### Given entries:

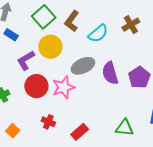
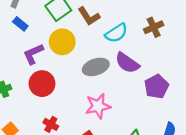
brown L-shape: (72, 21) -> (89, 16), turned -75
purple semicircle: (110, 73) -> (127, 63), moved, turned -45
pink star: (63, 87) -> (98, 106), moved

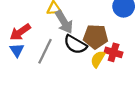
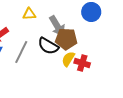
gray arrow: (64, 22) -> (57, 26), moved
red cross: (114, 52) -> (82, 63), moved

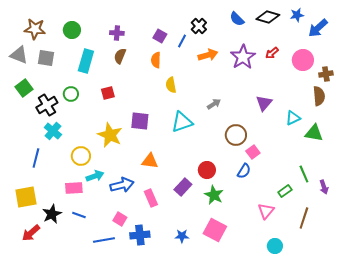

### Problem requirements:
Return the count of lines in the entries above that include the word "moved", without any added text.

### Solution to the problem:
4